Data records:
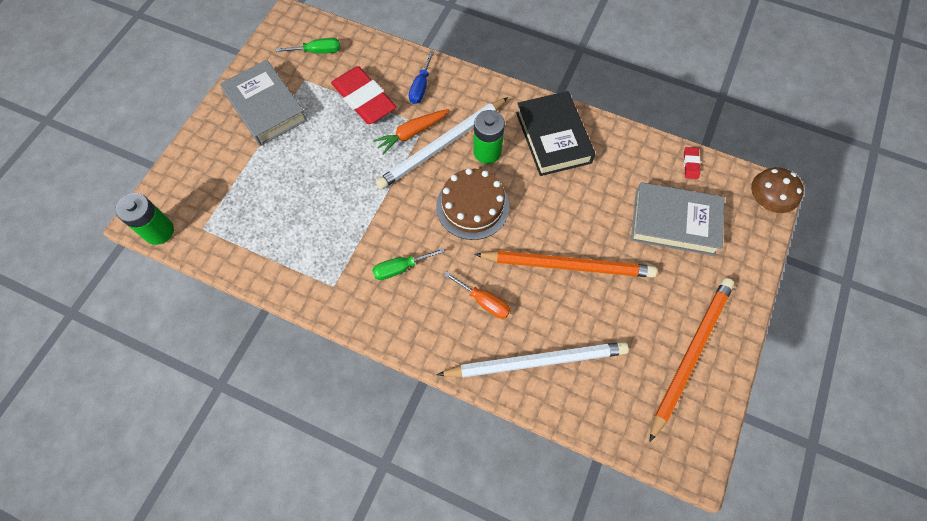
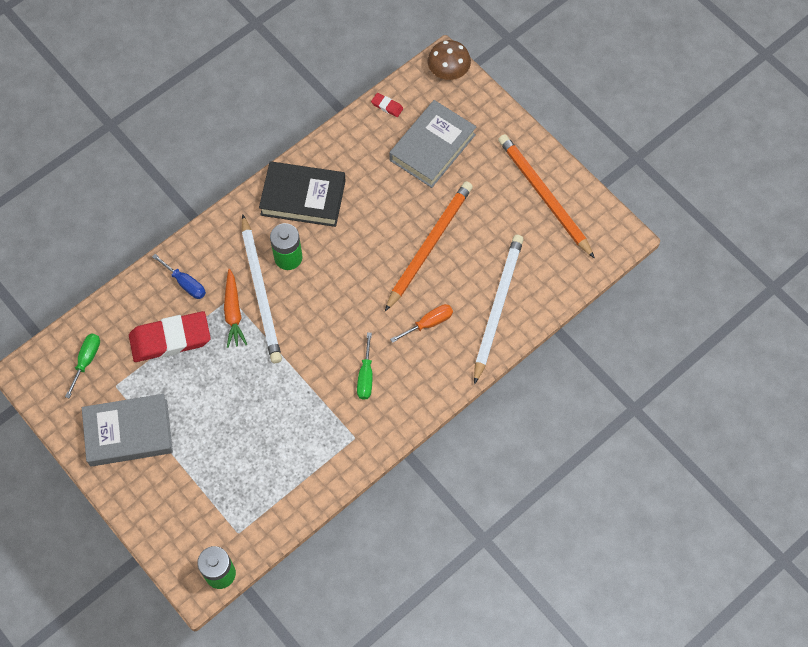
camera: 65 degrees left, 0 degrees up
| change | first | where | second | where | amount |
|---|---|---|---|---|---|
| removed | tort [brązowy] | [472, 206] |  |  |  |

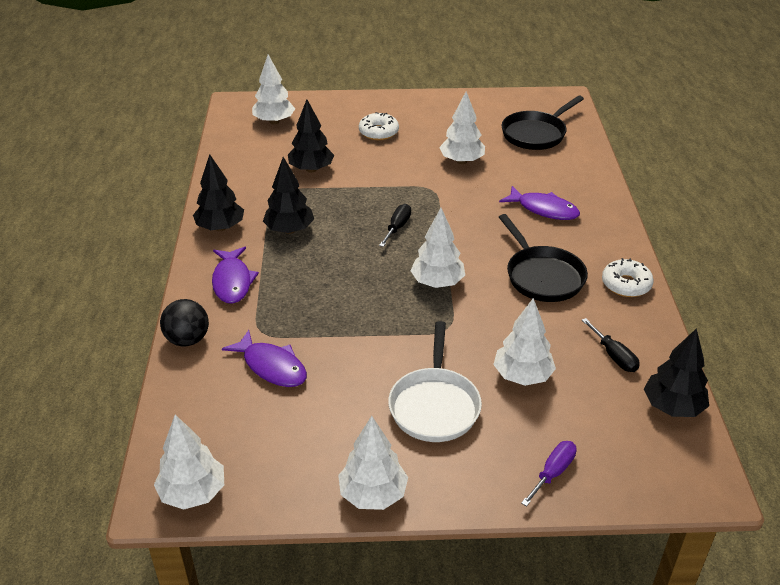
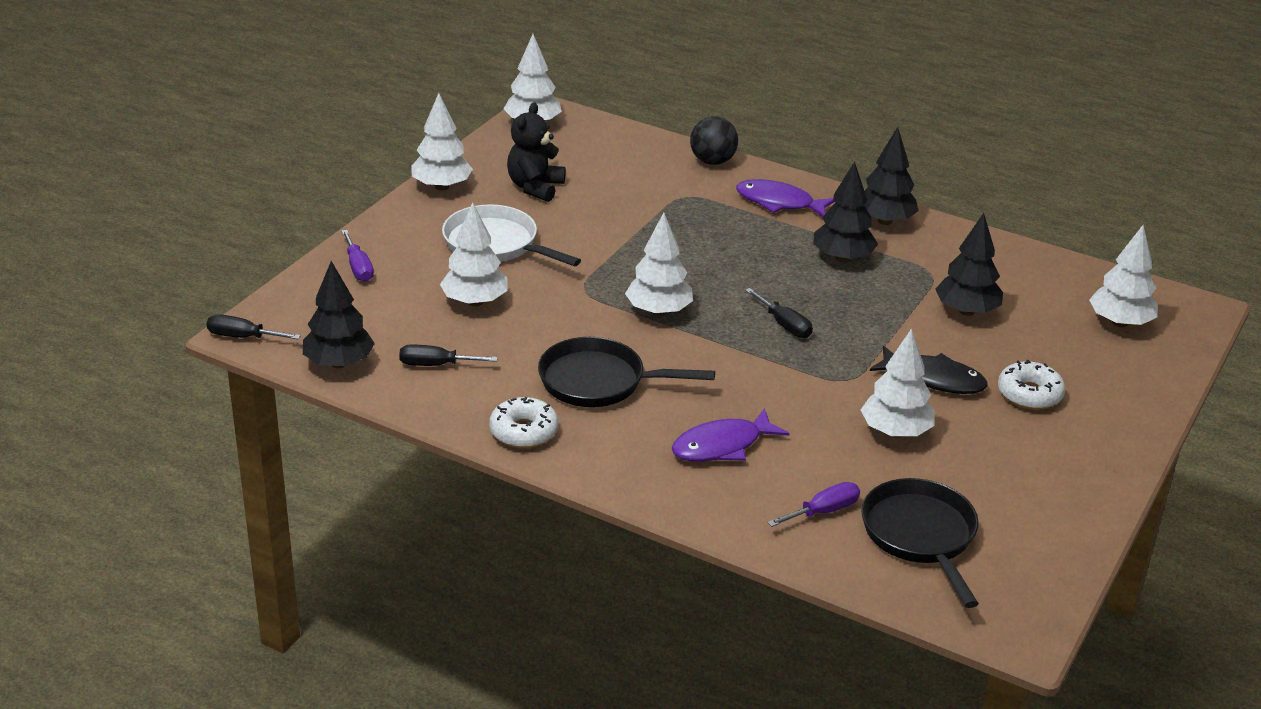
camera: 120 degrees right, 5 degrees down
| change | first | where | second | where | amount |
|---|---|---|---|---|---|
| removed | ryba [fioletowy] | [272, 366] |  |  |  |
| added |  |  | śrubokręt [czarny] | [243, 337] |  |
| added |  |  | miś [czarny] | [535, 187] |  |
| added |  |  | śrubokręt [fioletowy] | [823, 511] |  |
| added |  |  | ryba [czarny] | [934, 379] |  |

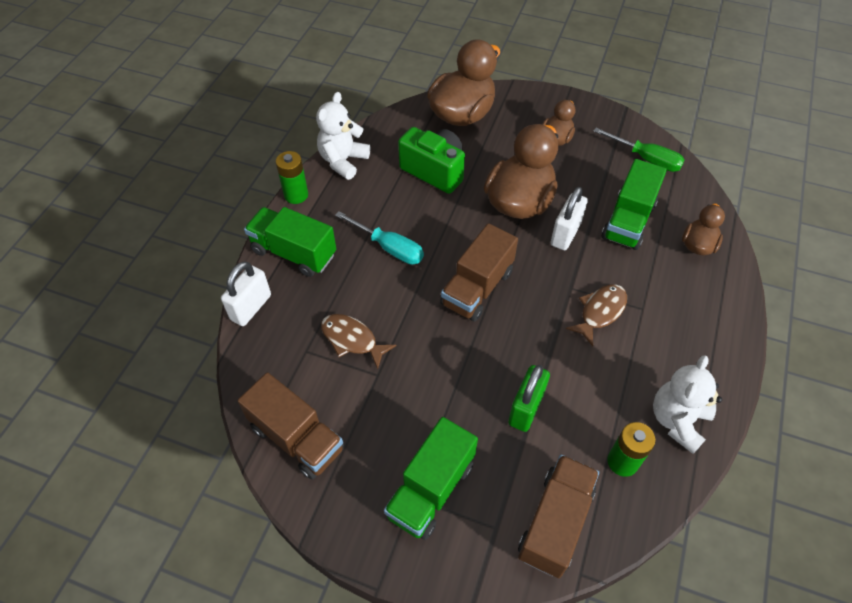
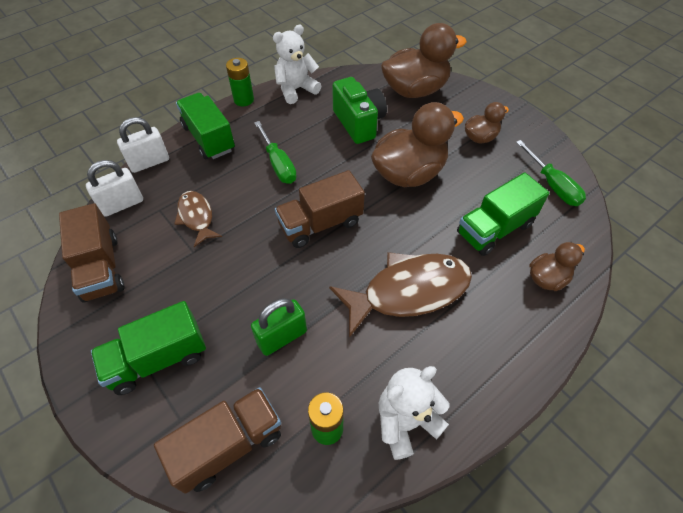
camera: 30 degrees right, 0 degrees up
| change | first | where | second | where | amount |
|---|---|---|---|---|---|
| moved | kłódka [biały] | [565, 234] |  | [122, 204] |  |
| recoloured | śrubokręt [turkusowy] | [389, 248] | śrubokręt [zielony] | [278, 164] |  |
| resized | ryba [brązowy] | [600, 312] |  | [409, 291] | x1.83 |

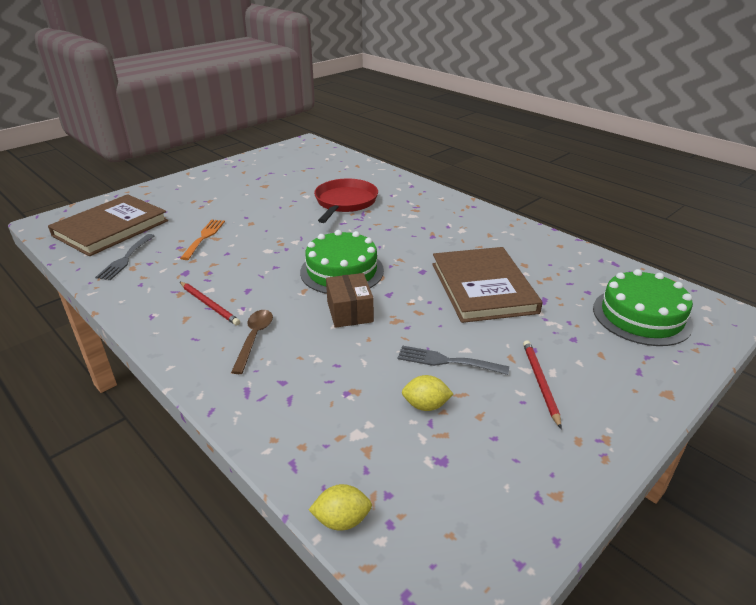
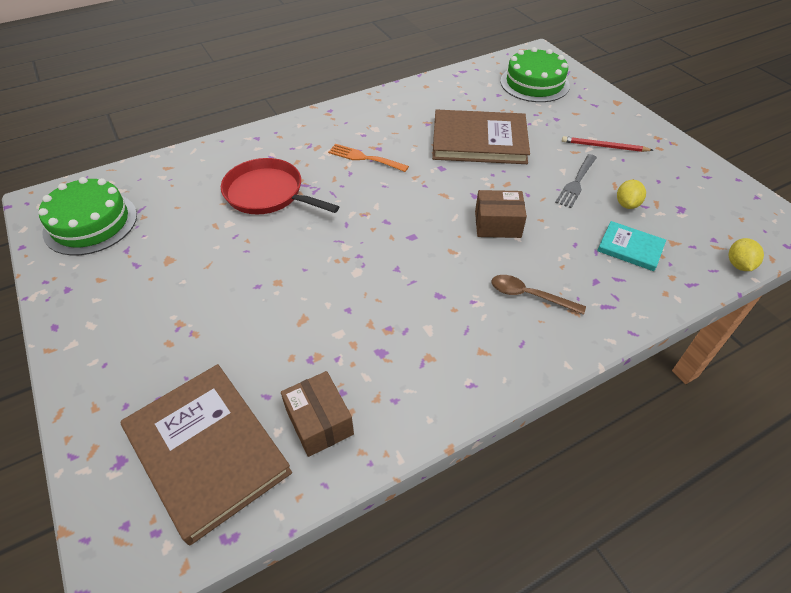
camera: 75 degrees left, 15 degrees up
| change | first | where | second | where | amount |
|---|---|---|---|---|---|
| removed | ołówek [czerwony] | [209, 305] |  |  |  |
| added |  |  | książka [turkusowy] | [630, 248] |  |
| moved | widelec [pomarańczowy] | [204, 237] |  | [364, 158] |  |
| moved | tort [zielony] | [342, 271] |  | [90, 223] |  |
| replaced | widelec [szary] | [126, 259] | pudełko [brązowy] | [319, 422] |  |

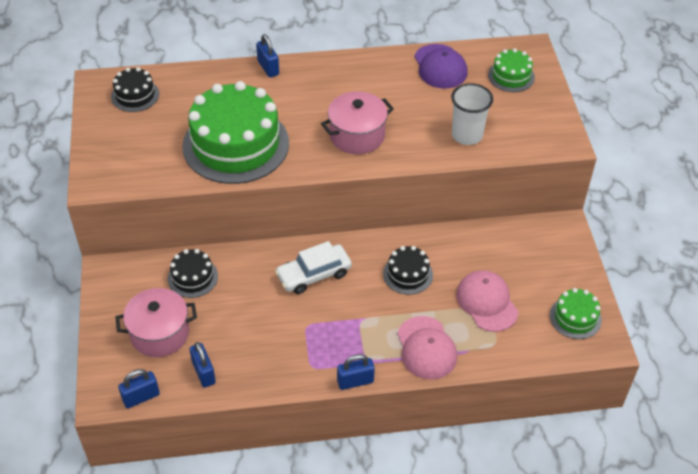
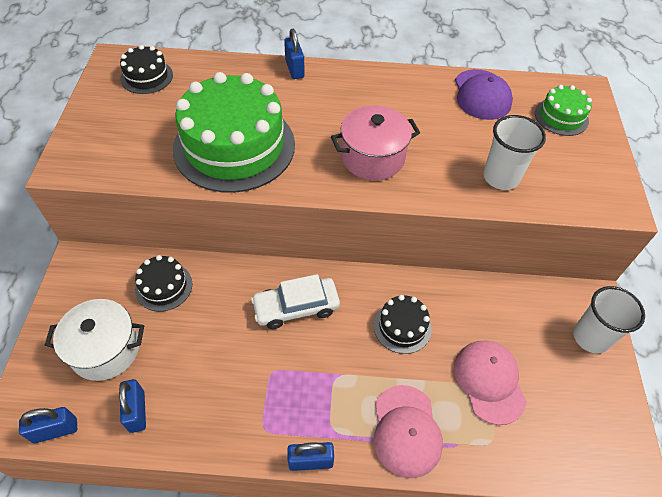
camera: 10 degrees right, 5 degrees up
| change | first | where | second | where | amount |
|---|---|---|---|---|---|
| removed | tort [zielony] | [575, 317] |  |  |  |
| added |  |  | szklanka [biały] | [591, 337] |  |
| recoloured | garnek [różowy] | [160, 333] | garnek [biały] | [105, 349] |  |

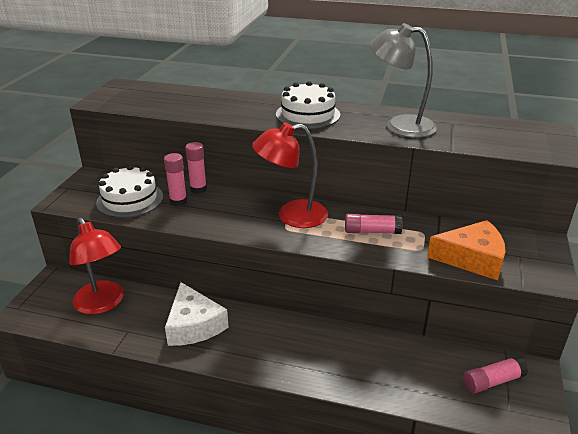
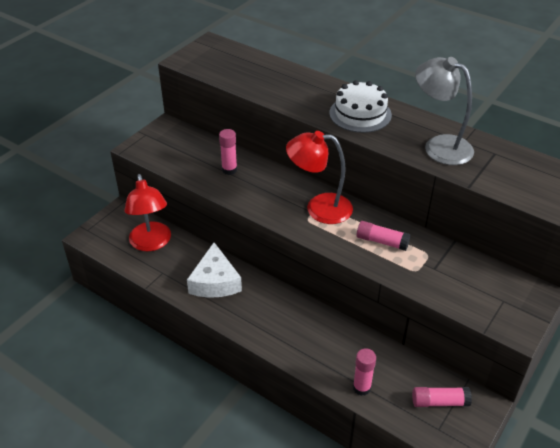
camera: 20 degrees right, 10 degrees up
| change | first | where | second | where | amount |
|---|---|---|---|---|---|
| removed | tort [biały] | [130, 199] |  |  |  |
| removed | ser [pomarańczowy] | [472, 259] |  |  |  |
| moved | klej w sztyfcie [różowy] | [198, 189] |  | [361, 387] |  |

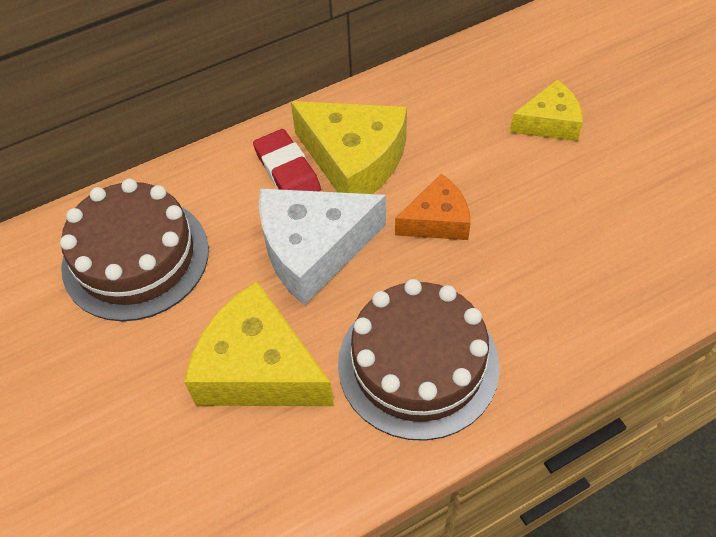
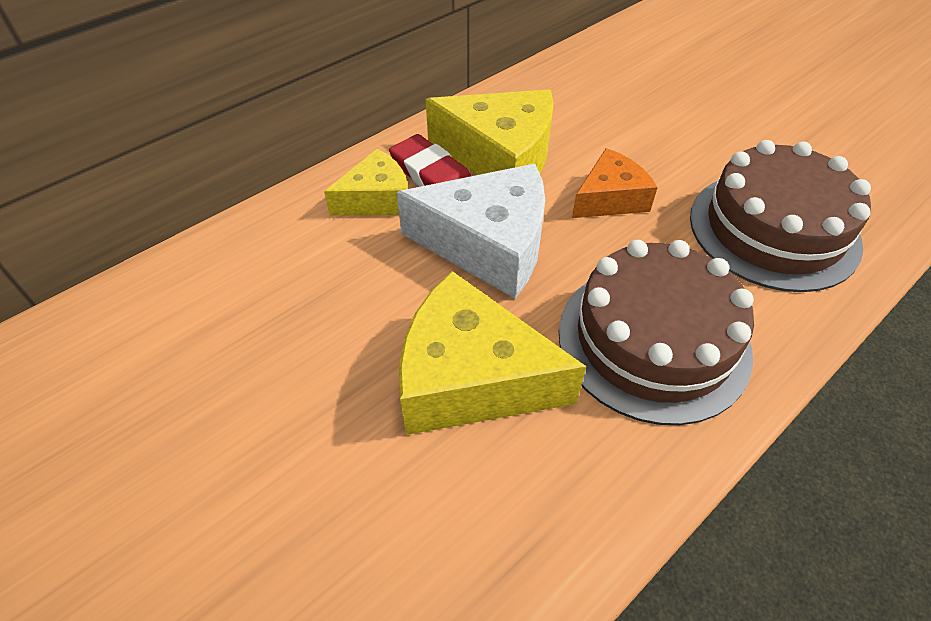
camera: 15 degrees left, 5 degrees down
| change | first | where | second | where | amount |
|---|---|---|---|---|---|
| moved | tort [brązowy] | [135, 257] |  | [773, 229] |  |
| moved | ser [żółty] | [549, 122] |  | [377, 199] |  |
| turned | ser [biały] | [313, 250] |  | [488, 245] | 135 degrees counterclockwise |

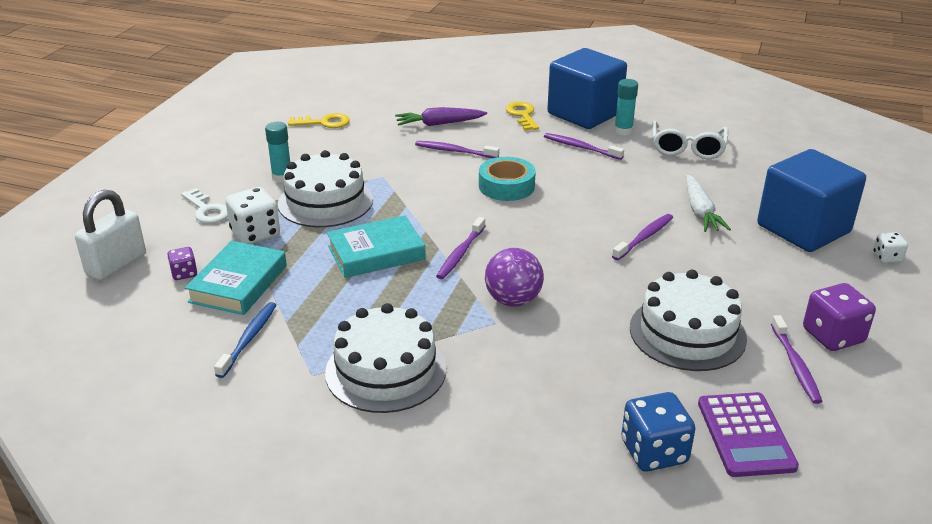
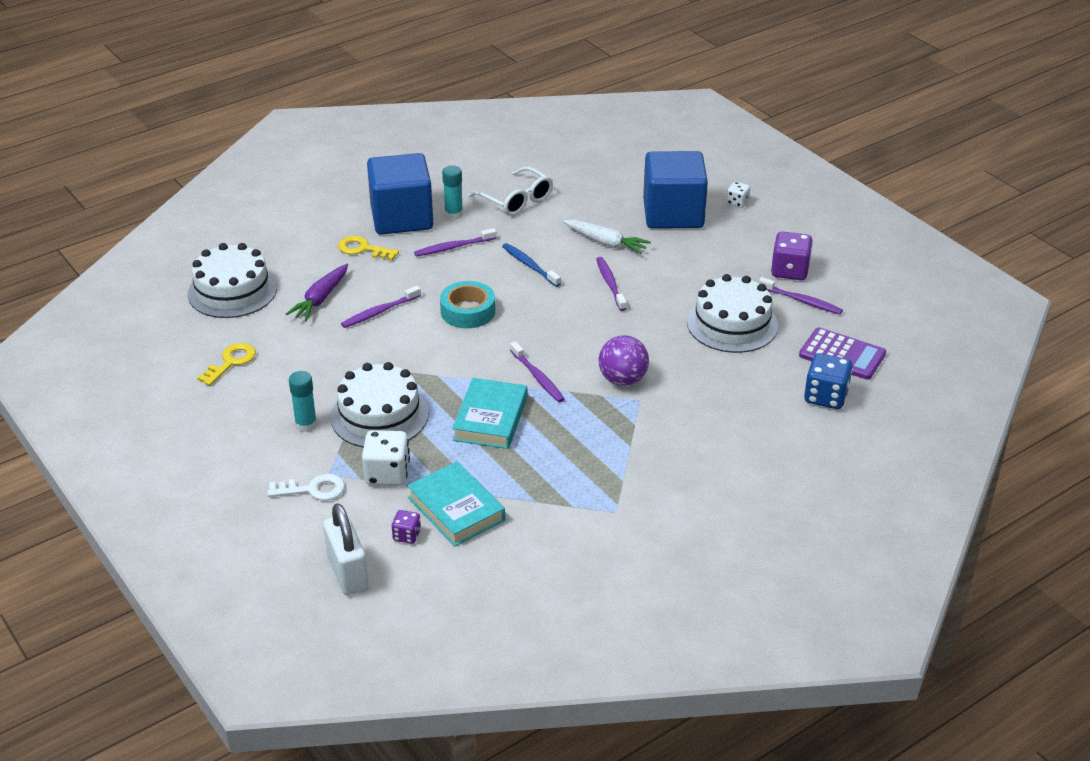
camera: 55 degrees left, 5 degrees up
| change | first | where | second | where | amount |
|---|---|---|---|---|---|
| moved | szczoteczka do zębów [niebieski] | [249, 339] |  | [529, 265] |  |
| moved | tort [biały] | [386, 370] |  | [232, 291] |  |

Task to complete: Output the records above exactly; leave out the pictures.

The answer:
camera: 65 degrees left, 0 degrees up
| change | first | where | second | where | amount |
|---|---|---|---|---|---|
| removed | tort [brązowy] | [472, 206] |  |  |  |

camera: 120 degrees right, 5 degrees down
| change | first | where | second | where | amount |
|---|---|---|---|---|---|
| removed | ryba [fioletowy] | [272, 366] |  |  |  |
| added |  |  | śrubokręt [czarny] | [243, 337] |  |
| added |  |  | miś [czarny] | [535, 187] |  |
| added |  |  | śrubokręt [fioletowy] | [823, 511] |  |
| added |  |  | ryba [czarny] | [934, 379] |  |

camera: 30 degrees right, 0 degrees up
| change | first | where | second | where | amount |
|---|---|---|---|---|---|
| moved | kłódka [biały] | [565, 234] |  | [122, 204] |  |
| recoloured | śrubokręt [turkusowy] | [389, 248] | śrubokręt [zielony] | [278, 164] |  |
| resized | ryba [brązowy] | [600, 312] |  | [409, 291] | x1.83 |

camera: 75 degrees left, 15 degrees up
| change | first | where | second | where | amount |
|---|---|---|---|---|---|
| removed | ołówek [czerwony] | [209, 305] |  |  |  |
| added |  |  | książka [turkusowy] | [630, 248] |  |
| moved | widelec [pomarańczowy] | [204, 237] |  | [364, 158] |  |
| moved | tort [zielony] | [342, 271] |  | [90, 223] |  |
| replaced | widelec [szary] | [126, 259] | pudełko [brązowy] | [319, 422] |  |

camera: 10 degrees right, 5 degrees up
| change | first | where | second | where | amount |
|---|---|---|---|---|---|
| removed | tort [zielony] | [575, 317] |  |  |  |
| added |  |  | szklanka [biały] | [591, 337] |  |
| recoloured | garnek [różowy] | [160, 333] | garnek [biały] | [105, 349] |  |

camera: 20 degrees right, 10 degrees up
| change | first | where | second | where | amount |
|---|---|---|---|---|---|
| removed | tort [biały] | [130, 199] |  |  |  |
| removed | ser [pomarańczowy] | [472, 259] |  |  |  |
| moved | klej w sztyfcie [różowy] | [198, 189] |  | [361, 387] |  |

camera: 15 degrees left, 5 degrees down
| change | first | where | second | where | amount |
|---|---|---|---|---|---|
| moved | tort [brązowy] | [135, 257] |  | [773, 229] |  |
| moved | ser [żółty] | [549, 122] |  | [377, 199] |  |
| turned | ser [biały] | [313, 250] |  | [488, 245] | 135 degrees counterclockwise |

camera: 55 degrees left, 5 degrees up
| change | first | where | second | where | amount |
|---|---|---|---|---|---|
| moved | szczoteczka do zębów [niebieski] | [249, 339] |  | [529, 265] |  |
| moved | tort [biały] | [386, 370] |  | [232, 291] |  |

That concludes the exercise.